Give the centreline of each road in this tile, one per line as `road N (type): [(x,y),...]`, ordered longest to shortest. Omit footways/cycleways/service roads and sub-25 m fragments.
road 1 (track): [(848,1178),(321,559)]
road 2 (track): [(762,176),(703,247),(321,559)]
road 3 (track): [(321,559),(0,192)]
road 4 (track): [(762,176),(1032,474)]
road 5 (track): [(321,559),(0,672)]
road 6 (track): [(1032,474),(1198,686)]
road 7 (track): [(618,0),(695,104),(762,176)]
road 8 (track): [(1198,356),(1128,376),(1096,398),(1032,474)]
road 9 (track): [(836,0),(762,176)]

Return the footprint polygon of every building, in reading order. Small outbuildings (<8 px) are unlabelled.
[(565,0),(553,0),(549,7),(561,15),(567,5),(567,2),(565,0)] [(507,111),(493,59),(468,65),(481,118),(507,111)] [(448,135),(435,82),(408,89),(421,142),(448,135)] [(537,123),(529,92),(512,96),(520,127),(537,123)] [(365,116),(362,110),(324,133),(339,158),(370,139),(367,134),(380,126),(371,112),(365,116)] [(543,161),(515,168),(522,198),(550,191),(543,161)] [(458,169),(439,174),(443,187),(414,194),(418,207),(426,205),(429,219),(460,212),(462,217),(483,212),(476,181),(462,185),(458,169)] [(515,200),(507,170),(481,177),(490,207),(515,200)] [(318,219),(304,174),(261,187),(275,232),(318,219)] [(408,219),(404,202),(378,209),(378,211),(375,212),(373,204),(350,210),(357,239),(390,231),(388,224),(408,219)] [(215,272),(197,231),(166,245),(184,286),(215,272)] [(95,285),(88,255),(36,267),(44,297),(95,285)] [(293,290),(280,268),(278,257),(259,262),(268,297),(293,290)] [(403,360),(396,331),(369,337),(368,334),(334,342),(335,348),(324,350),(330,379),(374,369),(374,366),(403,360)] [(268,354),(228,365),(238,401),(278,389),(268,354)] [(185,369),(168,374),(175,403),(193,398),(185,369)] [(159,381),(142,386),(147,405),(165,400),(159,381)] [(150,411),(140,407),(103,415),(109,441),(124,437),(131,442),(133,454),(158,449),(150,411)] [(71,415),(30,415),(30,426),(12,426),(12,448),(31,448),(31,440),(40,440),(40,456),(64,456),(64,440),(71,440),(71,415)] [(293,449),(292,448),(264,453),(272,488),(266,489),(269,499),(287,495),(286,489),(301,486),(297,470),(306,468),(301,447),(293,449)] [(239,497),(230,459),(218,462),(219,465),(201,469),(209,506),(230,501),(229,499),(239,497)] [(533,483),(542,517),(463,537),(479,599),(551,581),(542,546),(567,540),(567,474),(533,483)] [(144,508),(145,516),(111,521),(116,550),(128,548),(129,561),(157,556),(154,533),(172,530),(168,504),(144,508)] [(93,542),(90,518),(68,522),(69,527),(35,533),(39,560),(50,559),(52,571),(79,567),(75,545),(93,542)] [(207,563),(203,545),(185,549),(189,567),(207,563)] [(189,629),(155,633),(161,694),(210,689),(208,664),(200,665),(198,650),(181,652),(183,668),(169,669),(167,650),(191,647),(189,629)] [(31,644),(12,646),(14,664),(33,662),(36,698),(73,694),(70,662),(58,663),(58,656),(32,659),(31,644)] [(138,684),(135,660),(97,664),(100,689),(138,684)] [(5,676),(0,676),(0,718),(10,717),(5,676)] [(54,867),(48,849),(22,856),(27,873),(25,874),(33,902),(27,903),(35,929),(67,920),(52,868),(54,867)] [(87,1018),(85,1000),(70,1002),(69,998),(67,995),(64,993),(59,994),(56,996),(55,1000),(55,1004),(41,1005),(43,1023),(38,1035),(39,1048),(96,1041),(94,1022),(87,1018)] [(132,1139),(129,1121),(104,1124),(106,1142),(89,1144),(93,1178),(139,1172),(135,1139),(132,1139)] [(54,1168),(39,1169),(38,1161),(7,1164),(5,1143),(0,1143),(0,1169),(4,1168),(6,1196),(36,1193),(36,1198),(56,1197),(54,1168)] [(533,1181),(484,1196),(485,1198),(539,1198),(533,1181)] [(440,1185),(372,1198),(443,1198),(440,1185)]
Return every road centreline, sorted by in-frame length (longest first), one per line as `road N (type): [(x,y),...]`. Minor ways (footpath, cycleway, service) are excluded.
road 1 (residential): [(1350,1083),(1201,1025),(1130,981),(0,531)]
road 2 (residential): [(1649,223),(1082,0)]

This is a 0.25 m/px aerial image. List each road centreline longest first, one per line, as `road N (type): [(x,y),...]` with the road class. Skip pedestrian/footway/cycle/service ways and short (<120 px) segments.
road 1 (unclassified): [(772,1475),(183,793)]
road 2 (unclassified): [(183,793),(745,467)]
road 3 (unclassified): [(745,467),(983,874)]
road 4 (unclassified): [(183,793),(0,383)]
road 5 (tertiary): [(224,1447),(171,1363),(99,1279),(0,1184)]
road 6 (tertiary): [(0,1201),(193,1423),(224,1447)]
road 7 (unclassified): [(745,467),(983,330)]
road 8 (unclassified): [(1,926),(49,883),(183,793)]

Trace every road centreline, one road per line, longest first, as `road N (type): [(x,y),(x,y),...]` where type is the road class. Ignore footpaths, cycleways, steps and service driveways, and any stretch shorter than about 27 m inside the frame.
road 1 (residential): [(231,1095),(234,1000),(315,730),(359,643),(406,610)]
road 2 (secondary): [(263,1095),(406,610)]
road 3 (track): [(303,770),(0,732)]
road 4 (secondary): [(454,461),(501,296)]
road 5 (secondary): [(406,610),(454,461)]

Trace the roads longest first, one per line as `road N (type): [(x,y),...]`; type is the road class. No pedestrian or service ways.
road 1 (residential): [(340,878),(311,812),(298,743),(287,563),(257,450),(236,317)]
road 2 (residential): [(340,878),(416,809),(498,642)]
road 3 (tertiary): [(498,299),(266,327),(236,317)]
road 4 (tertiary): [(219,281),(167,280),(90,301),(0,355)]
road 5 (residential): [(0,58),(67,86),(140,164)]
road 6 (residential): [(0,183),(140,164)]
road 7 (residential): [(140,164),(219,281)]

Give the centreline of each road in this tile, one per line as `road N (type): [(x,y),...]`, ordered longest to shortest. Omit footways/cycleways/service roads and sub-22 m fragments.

○ ○ ○

Work instructions
Transcribe the records in full, keeping every character as it is.

Finished task
Give the centreline of each road in this tile, one per line as `road N (type): [(x,y),...]`, ordered longest to shortest. Omit footways/cycleways/service roads and sub-25 m fragments.
road 1 (track): [(848,1178),(321,559)]
road 2 (track): [(762,176),(703,247),(321,559)]
road 3 (track): [(321,559),(0,192)]
road 4 (track): [(762,176),(1032,474)]
road 5 (track): [(321,559),(0,672)]
road 6 (track): [(1032,474),(1198,686)]
road 7 (track): [(618,0),(695,104),(762,176)]
road 8 (track): [(1198,356),(1128,376),(1096,398),(1032,474)]
road 9 (track): [(836,0),(762,176)]

Return the footprint polygon of every building, in reading order. Small outbuildings (<8 px) are unlabelled.
[(565,0),(553,0),(549,7),(561,15),(567,5),(567,2),(565,0)] [(507,111),(493,59),(468,65),(481,118),(507,111)] [(448,135),(435,82),(408,89),(421,142),(448,135)] [(537,123),(529,92),(512,96),(520,127),(537,123)] [(365,116),(362,110),(324,133),(339,158),(370,139),(367,134),(380,126),(371,112),(365,116)] [(543,161),(515,168),(522,198),(550,191),(543,161)] [(458,169),(439,174),(443,187),(414,194),(418,207),(426,205),(429,219),(460,212),(462,217),(483,212),(476,181),(462,185),(458,169)] [(515,200),(507,170),(481,177),(490,207),(515,200)] [(318,219),(304,174),(261,187),(275,232),(318,219)] [(408,219),(404,202),(378,209),(378,211),(375,212),(373,204),(350,210),(357,239),(390,231),(388,224),(408,219)] [(215,272),(197,231),(166,245),(184,286),(215,272)] [(95,285),(88,255),(36,267),(44,297),(95,285)] [(293,290),(280,268),(278,257),(259,262),(268,297),(293,290)] [(403,360),(396,331),(369,337),(368,334),(334,342),(335,348),(324,350),(330,379),(374,369),(374,366),(403,360)] [(268,354),(228,365),(238,401),(278,389),(268,354)] [(185,369),(168,374),(175,403),(193,398),(185,369)] [(159,381),(142,386),(147,405),(165,400),(159,381)] [(150,411),(140,407),(103,415),(109,441),(124,437),(131,442),(133,454),(158,449),(150,411)] [(71,415),(30,415),(30,426),(12,426),(12,448),(31,448),(31,440),(40,440),(40,456),(64,456),(64,440),(71,440),(71,415)] [(293,449),(292,448),(264,453),(272,488),(266,489),(269,499),(287,495),(286,489),(301,486),(297,470),(306,468),(301,447),(293,449)] [(239,497),(230,459),(218,462),(219,465),(201,469),(209,506),(230,501),(229,499),(239,497)] [(533,483),(542,517),(463,537),(479,599),(551,581),(542,546),(567,540),(567,474),(533,483)] [(144,508),(145,516),(111,521),(116,550),(128,548),(129,561),(157,556),(154,533),(172,530),(168,504),(144,508)] [(93,542),(90,518),(68,522),(69,527),(35,533),(39,560),(50,559),(52,571),(79,567),(75,545),(93,542)] [(207,563),(203,545),(185,549),(189,567),(207,563)] [(189,629),(155,633),(161,694),(210,689),(208,664),(200,665),(198,650),(181,652),(183,668),(169,669),(167,650),(191,647),(189,629)] [(31,644),(12,646),(14,664),(33,662),(36,698),(73,694),(70,662),(58,663),(58,656),(32,659),(31,644)] [(138,684),(135,660),(97,664),(100,689),(138,684)] [(5,676),(0,676),(0,718),(10,717),(5,676)] [(54,867),(48,849),(22,856),(27,873),(25,874),(33,902),(27,903),(35,929),(67,920),(52,868),(54,867)] [(87,1018),(85,1000),(70,1002),(69,998),(67,995),(64,993),(59,994),(56,996),(55,1000),(55,1004),(41,1005),(43,1023),(38,1035),(39,1048),(96,1041),(94,1022),(87,1018)] [(132,1139),(129,1121),(104,1124),(106,1142),(89,1144),(93,1178),(139,1172),(135,1139),(132,1139)] [(54,1168),(39,1169),(38,1161),(7,1164),(5,1143),(0,1143),(0,1169),(4,1168),(6,1196),(36,1193),(36,1198),(56,1197),(54,1168)] [(533,1181),(484,1196),(485,1198),(539,1198),(533,1181)] [(440,1185),(372,1198),(443,1198),(440,1185)]
Return every road centreline, sorted by in-frame length (longest first), one per line as `road N (type): [(x,y),...]`. Minor ways (footpath, cycleway, service) are excluded.
road 1 (residential): [(1350,1083),(1201,1025),(1130,981),(0,531)]
road 2 (residential): [(1649,223),(1082,0)]

This is a 0.25 m/px aerial image. List each road centreline longest first, one per line, as `road N (type): [(x,y),...]` with the road class. Skip pedestrian/footway/cycle/service ways and short (<120 px) segments.
road 1 (unclassified): [(772,1475),(183,793)]
road 2 (unclassified): [(183,793),(745,467)]
road 3 (unclassified): [(745,467),(983,874)]
road 4 (unclassified): [(183,793),(0,383)]
road 5 (tertiary): [(224,1447),(171,1363),(99,1279),(0,1184)]
road 6 (tertiary): [(0,1201),(193,1423),(224,1447)]
road 7 (unclassified): [(745,467),(983,330)]
road 8 (unclassified): [(1,926),(49,883),(183,793)]

Trace every road centreline, one road per line, longest first, as `road N (type): [(x,y),(x,y),...]` where type is the road class. Ignore footpaths, cycleways, steps and service driveways, and any stretch shorter than about 27 m inside the frame.
road 1 (residential): [(231,1095),(234,1000),(315,730),(359,643),(406,610)]
road 2 (secondary): [(263,1095),(406,610)]
road 3 (track): [(303,770),(0,732)]
road 4 (secondary): [(454,461),(501,296)]
road 5 (secondary): [(406,610),(454,461)]

Trace the roads longest first, one per line as `road N (type): [(x,y),...]`; type is the road class. No pedestrian or service ways.
road 1 (residential): [(340,878),(311,812),(298,743),(287,563),(257,450),(236,317)]
road 2 (residential): [(340,878),(416,809),(498,642)]
road 3 (tertiary): [(498,299),(266,327),(236,317)]
road 4 (tertiary): [(219,281),(167,280),(90,301),(0,355)]
road 5 (residential): [(0,58),(67,86),(140,164)]
road 6 (residential): [(0,183),(140,164)]
road 7 (residential): [(140,164),(219,281)]

Give the centreline of each road in this tile, one per line as `road N (type): [(x,y),...]`, ordered longest to shortest. Omit footways/cycleways/service roads and sub-22 m fragments.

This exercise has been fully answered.